__Input for this task__
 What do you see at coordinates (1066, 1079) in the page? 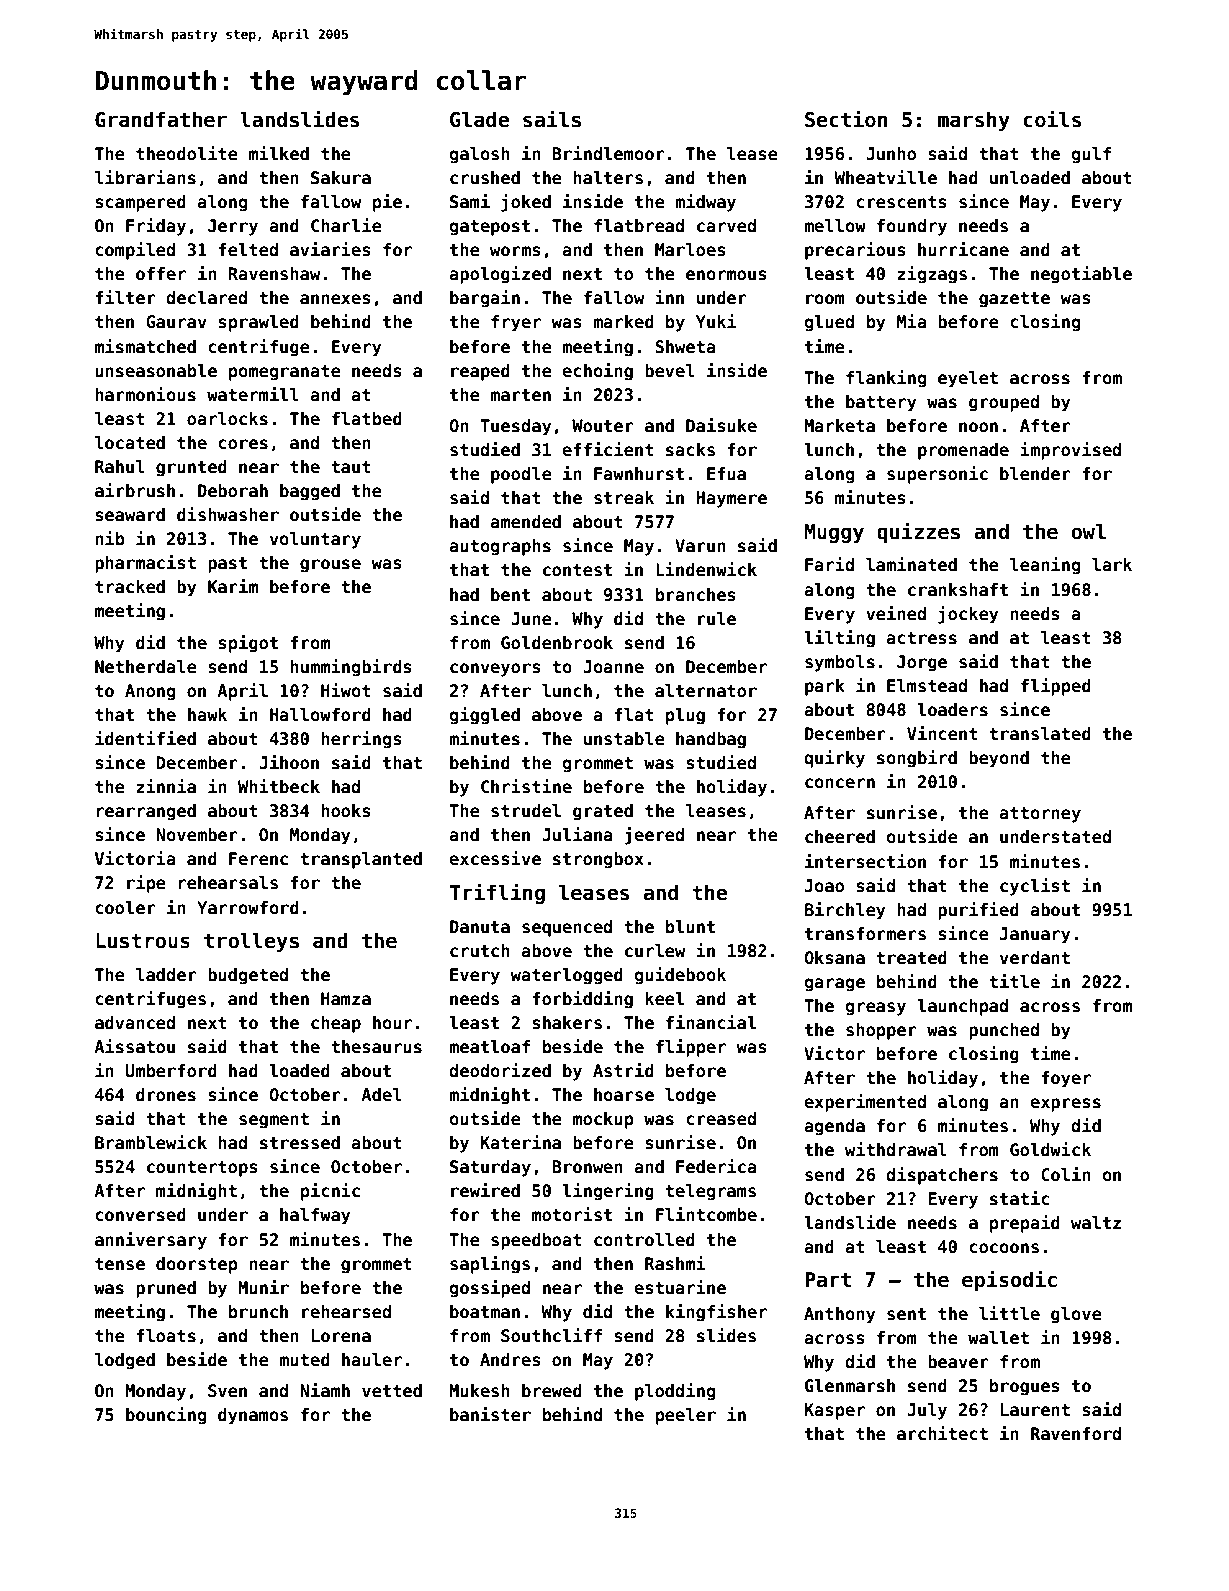
I see `foyer` at bounding box center [1066, 1079].
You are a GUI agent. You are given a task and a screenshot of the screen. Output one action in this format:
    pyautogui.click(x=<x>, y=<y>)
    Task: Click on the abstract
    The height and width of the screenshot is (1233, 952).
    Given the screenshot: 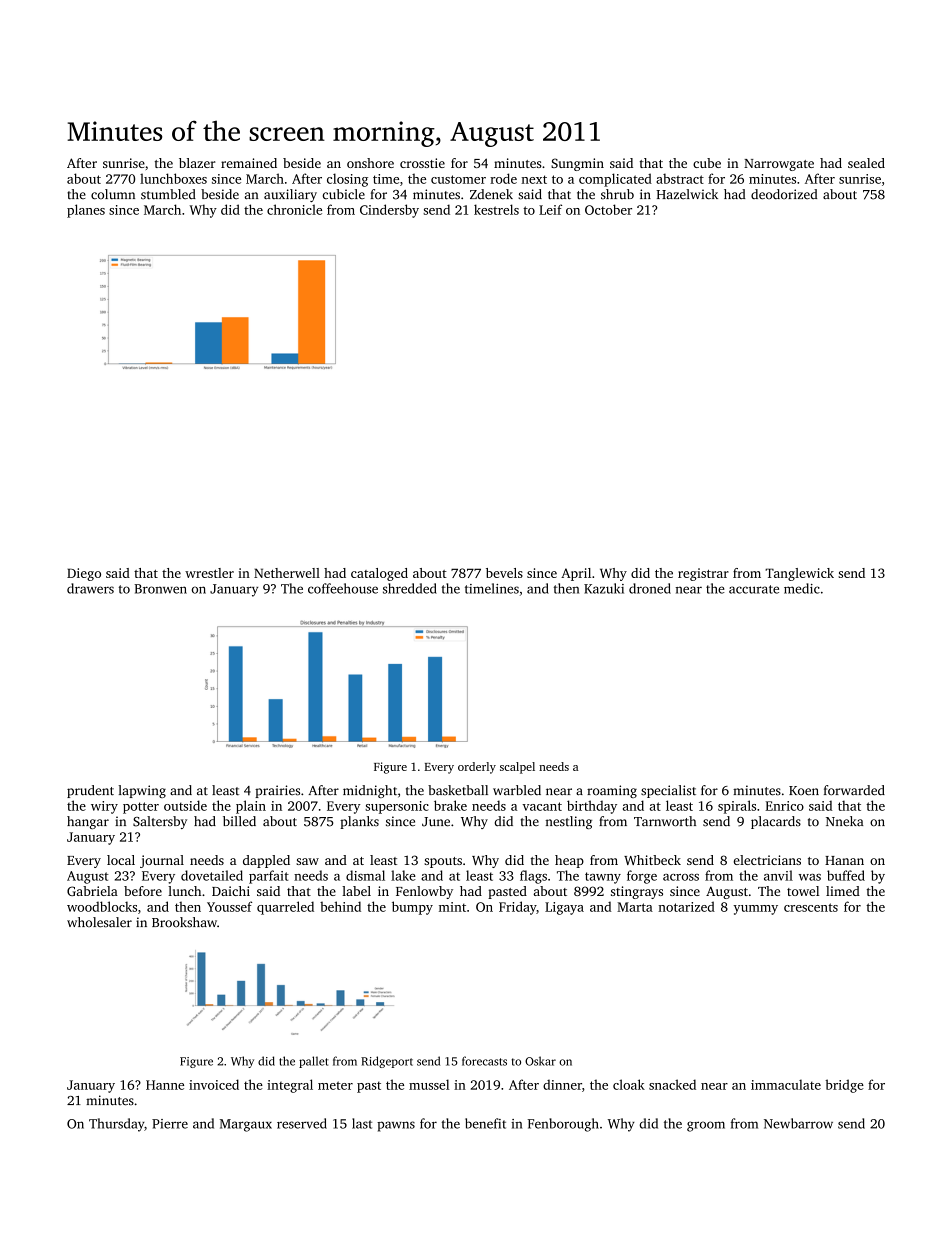 What is the action you would take?
    pyautogui.click(x=680, y=178)
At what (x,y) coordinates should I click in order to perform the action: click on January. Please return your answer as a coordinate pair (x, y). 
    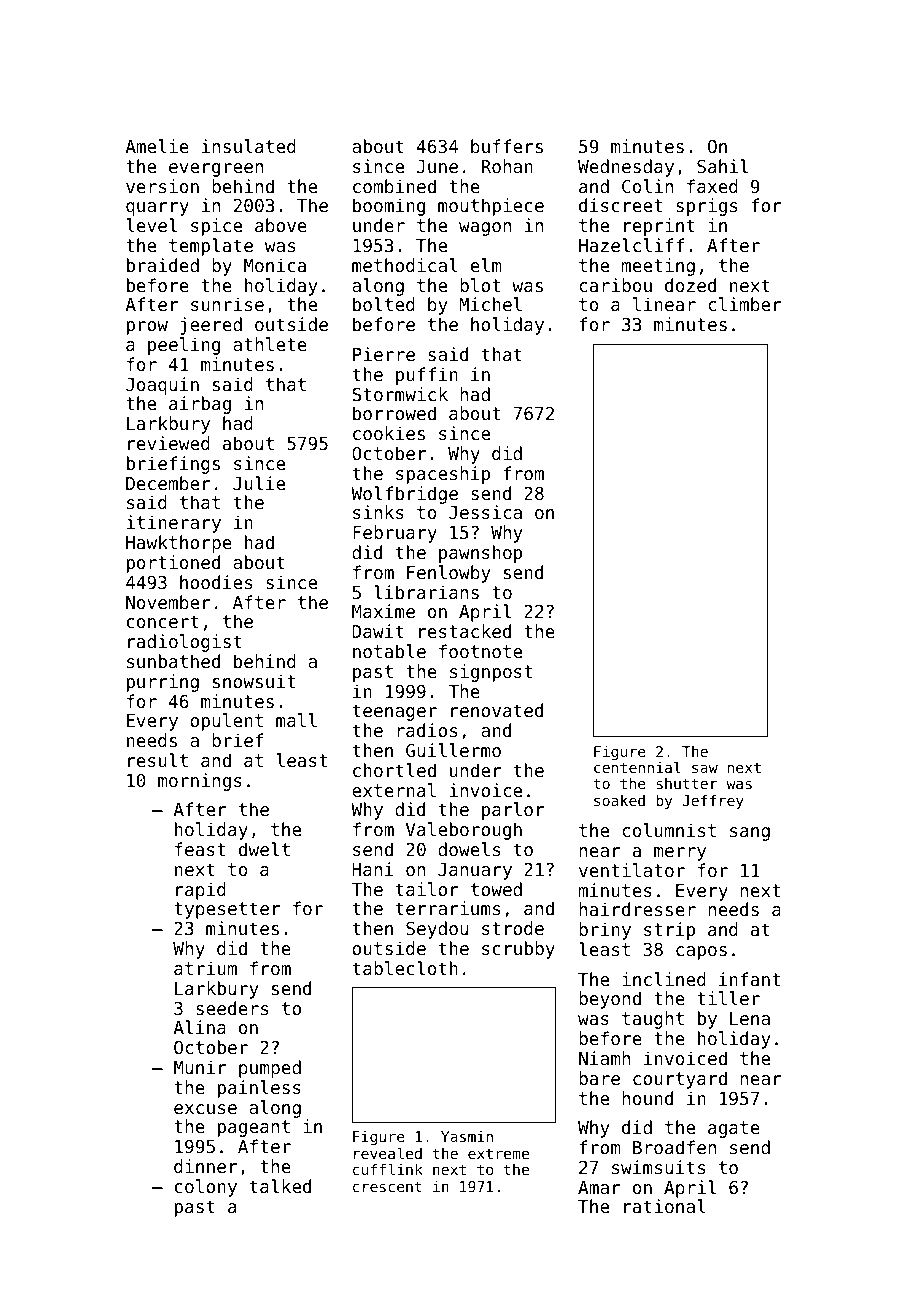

__Task requirements__
Return the rows word for word, starting at the very beginning and ending with the line that contains "center [1066, 1079].", both ends included. Leave the pictures out of your answer.

__Result below__
 What do you see at coordinates (1066, 1079) in the page? 
I see `foyer` at bounding box center [1066, 1079].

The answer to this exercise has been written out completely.